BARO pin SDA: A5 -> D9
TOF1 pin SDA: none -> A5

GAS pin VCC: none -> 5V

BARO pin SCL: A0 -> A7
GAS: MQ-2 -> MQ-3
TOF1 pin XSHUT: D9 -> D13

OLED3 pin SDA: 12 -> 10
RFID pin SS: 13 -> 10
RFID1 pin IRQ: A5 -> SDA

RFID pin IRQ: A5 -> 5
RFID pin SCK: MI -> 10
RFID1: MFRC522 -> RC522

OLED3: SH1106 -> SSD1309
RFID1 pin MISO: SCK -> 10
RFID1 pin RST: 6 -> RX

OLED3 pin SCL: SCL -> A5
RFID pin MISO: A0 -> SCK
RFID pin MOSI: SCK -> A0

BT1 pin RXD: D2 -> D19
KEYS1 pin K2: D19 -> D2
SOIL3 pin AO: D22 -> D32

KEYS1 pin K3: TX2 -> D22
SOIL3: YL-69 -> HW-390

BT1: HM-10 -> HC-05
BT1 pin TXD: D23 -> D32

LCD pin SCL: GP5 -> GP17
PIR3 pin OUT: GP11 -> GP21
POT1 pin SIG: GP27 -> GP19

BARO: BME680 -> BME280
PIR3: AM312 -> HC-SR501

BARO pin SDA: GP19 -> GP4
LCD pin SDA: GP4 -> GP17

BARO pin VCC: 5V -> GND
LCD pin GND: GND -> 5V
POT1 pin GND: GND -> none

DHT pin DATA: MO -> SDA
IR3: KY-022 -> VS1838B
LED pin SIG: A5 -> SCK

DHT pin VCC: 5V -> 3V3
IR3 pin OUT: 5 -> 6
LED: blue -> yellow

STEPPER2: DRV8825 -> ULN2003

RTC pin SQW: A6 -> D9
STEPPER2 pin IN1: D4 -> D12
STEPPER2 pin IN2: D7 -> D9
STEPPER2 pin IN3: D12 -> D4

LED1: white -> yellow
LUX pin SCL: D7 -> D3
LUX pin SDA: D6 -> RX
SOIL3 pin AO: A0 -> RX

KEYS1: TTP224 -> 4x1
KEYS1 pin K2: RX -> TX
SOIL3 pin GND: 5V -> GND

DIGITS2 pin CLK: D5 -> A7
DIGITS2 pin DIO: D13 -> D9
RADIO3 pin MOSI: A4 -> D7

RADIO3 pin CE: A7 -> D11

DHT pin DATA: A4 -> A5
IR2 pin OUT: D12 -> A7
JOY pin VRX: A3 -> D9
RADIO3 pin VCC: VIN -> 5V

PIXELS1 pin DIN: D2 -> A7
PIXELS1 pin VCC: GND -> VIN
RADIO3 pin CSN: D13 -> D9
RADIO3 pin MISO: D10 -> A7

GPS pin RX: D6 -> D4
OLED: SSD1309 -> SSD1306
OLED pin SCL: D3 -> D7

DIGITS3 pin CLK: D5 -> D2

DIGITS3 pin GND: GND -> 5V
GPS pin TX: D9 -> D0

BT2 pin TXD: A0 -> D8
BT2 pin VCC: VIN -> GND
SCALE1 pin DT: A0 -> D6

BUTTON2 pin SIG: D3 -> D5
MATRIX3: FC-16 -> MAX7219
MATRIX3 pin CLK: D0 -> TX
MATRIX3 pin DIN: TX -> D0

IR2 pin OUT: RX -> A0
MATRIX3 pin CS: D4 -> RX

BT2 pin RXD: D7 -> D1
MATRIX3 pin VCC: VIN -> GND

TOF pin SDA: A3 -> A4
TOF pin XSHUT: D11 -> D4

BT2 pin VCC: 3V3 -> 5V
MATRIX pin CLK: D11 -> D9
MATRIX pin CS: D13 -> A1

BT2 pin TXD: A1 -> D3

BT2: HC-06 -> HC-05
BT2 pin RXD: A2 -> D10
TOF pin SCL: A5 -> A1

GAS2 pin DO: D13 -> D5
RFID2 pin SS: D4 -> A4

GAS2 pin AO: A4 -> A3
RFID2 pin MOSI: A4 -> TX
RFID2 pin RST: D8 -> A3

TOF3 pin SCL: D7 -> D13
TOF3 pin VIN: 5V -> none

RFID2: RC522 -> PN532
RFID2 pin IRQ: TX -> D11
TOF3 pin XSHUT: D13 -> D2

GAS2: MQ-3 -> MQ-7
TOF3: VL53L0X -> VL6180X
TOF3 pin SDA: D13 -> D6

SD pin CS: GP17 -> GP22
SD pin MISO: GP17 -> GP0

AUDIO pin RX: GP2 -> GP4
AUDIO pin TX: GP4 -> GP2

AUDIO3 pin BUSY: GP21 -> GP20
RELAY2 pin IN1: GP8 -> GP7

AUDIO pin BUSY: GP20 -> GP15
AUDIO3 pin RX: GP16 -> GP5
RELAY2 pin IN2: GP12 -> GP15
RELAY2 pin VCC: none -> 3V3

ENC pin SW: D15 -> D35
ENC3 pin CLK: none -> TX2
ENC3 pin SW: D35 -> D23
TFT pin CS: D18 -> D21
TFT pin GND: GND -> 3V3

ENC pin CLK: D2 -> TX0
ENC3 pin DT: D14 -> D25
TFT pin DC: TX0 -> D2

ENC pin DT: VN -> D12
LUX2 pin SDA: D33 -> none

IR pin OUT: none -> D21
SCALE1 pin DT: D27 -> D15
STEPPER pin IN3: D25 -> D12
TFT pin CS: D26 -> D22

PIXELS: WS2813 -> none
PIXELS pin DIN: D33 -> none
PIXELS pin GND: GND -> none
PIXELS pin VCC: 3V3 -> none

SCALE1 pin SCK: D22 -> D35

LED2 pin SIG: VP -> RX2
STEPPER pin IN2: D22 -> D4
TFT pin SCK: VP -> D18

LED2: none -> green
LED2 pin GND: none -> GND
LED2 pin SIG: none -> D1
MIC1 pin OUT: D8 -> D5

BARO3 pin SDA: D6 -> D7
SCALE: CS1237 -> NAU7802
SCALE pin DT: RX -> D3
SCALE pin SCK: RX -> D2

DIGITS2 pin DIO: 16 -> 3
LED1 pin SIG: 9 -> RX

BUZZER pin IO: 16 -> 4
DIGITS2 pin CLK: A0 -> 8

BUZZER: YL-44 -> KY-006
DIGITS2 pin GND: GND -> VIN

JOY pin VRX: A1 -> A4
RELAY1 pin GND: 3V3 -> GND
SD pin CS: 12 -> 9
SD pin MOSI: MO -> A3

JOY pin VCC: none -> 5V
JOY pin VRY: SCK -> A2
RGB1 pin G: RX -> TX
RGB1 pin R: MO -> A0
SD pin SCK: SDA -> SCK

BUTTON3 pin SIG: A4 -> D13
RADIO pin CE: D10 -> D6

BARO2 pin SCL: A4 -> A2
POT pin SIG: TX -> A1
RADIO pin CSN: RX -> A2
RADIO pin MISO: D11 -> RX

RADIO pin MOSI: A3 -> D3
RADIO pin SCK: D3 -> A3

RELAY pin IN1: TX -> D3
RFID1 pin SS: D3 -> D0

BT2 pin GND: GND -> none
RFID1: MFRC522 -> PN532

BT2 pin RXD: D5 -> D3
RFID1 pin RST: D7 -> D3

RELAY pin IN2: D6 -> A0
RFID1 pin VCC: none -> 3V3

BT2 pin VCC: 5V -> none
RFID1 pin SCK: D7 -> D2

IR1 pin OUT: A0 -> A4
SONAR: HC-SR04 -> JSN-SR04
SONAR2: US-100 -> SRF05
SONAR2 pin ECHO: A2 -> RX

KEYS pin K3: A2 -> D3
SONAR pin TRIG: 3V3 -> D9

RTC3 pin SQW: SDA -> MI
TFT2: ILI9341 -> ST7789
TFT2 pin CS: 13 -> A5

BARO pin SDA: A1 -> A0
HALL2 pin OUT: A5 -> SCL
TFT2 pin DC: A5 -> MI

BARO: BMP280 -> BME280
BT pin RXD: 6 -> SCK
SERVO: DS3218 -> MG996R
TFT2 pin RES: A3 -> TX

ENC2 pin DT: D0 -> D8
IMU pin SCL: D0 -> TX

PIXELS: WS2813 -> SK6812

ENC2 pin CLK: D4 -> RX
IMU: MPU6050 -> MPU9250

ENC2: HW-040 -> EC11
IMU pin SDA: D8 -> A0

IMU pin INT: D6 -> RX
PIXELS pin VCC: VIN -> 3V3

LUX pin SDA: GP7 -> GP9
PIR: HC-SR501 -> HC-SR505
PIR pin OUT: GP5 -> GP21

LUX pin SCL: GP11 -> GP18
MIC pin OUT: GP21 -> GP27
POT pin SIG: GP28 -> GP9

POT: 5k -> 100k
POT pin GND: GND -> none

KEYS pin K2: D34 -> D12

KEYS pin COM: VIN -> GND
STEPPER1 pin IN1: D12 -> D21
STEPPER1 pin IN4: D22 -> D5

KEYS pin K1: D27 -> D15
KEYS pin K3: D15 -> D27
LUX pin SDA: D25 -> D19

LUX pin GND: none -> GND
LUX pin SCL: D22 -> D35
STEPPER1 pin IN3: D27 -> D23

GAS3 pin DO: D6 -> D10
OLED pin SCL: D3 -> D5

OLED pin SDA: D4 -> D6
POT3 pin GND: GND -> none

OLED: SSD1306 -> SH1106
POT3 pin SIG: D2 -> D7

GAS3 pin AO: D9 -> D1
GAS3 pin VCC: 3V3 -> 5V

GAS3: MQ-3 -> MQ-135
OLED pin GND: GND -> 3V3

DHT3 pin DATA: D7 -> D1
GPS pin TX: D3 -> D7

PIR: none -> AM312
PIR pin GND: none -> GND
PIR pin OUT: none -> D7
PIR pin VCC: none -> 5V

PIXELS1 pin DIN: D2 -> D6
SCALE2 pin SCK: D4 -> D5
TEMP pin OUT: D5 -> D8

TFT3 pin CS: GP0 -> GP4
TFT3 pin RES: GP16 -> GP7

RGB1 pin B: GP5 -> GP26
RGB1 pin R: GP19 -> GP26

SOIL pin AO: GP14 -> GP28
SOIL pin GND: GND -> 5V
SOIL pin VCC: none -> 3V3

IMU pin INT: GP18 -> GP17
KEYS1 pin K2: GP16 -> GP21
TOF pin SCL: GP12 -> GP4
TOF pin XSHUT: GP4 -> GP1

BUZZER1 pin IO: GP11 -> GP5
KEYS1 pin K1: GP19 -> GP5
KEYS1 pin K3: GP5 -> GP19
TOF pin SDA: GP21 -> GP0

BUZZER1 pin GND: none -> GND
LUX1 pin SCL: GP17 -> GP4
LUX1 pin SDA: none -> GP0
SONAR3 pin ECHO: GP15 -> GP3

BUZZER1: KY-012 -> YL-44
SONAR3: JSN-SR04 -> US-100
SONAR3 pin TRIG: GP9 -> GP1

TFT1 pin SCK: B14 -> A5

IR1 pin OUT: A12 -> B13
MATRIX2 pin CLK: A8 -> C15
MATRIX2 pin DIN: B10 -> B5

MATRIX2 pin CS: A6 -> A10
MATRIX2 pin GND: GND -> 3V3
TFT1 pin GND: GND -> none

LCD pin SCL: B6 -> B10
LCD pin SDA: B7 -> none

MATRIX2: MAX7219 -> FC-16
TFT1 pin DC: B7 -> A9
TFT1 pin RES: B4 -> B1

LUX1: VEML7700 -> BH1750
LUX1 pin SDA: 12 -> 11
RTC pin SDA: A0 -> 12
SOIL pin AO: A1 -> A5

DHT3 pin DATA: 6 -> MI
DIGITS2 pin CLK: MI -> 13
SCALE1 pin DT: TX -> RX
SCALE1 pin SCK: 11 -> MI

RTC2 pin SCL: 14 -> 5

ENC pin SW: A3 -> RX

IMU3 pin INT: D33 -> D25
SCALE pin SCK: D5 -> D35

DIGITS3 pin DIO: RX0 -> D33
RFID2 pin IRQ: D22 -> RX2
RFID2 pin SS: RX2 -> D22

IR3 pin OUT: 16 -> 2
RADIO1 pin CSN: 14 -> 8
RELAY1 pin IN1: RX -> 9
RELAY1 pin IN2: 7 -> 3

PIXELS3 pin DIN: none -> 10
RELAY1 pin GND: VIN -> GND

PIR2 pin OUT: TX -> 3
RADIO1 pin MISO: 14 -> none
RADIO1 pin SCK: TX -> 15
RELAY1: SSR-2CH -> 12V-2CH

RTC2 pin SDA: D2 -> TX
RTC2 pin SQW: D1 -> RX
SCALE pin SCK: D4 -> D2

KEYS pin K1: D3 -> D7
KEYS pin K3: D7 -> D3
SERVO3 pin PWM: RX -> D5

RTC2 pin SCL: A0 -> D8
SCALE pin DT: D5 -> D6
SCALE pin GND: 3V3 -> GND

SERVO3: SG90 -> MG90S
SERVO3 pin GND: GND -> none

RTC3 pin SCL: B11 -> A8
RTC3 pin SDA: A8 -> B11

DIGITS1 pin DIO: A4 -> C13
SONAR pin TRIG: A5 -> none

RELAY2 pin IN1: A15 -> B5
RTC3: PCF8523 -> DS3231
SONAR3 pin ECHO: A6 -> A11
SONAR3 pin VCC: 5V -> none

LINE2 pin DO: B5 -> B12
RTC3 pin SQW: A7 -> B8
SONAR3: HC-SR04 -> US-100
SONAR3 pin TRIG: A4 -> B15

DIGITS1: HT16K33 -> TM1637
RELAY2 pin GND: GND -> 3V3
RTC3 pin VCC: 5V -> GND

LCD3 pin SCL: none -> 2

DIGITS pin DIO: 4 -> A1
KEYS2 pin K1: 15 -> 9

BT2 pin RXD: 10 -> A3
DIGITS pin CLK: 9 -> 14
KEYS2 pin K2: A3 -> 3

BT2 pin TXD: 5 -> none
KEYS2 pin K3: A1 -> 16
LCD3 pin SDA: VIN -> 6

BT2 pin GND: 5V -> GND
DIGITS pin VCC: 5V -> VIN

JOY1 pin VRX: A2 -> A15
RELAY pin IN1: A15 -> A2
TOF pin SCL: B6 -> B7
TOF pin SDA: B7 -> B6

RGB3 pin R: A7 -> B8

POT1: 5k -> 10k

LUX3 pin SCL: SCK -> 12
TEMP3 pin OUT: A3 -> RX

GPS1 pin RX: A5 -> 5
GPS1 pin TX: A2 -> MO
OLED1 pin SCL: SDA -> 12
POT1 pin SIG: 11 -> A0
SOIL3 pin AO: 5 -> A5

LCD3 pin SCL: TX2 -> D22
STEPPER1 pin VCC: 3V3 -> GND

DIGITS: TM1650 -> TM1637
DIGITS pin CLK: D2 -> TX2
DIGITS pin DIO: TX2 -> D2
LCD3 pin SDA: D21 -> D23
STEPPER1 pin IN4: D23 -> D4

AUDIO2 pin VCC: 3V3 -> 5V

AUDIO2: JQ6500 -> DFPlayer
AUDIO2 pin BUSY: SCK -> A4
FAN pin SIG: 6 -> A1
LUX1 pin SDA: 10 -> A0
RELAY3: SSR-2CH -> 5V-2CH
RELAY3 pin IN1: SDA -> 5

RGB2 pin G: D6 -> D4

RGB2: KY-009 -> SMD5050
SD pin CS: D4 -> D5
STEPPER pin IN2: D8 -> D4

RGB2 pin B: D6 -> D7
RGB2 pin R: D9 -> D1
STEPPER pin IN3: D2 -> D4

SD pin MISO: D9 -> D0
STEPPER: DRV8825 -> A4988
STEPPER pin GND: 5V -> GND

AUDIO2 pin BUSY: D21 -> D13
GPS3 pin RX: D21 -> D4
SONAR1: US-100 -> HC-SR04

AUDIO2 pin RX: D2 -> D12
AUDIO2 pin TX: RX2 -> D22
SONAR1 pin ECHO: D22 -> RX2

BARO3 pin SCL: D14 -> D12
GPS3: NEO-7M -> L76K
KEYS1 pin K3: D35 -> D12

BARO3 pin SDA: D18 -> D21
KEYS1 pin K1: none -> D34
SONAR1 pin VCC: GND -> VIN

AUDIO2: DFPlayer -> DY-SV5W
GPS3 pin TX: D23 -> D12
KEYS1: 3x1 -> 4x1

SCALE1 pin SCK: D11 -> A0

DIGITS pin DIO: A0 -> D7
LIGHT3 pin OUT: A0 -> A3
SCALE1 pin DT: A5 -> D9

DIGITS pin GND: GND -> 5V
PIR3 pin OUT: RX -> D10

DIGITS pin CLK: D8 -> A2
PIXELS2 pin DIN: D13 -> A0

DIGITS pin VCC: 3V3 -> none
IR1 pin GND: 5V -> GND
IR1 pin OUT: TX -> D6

***

▶ [WHAT IS BEING ASKED]:
Taking the entries from their first line through the line with "SOIL3: YL-69 -> HW-390", inclusive, restate each line word for word and give nothing else.

▶ [ANSWER TO THIS PROBLEM]:
BARO pin SDA: A5 -> D9
TOF1 pin SDA: none -> A5

GAS pin VCC: none -> 5V

BARO pin SCL: A0 -> A7
GAS: MQ-2 -> MQ-3
TOF1 pin XSHUT: D9 -> D13

OLED3 pin SDA: 12 -> 10
RFID pin SS: 13 -> 10
RFID1 pin IRQ: A5 -> SDA

RFID pin IRQ: A5 -> 5
RFID pin SCK: MI -> 10
RFID1: MFRC522 -> RC522

OLED3: SH1106 -> SSD1309
RFID1 pin MISO: SCK -> 10
RFID1 pin RST: 6 -> RX

OLED3 pin SCL: SCL -> A5
RFID pin MISO: A0 -> SCK
RFID pin MOSI: SCK -> A0

BT1 pin RXD: D2 -> D19
KEYS1 pin K2: D19 -> D2
SOIL3 pin AO: D22 -> D32

KEYS1 pin K3: TX2 -> D22
SOIL3: YL-69 -> HW-390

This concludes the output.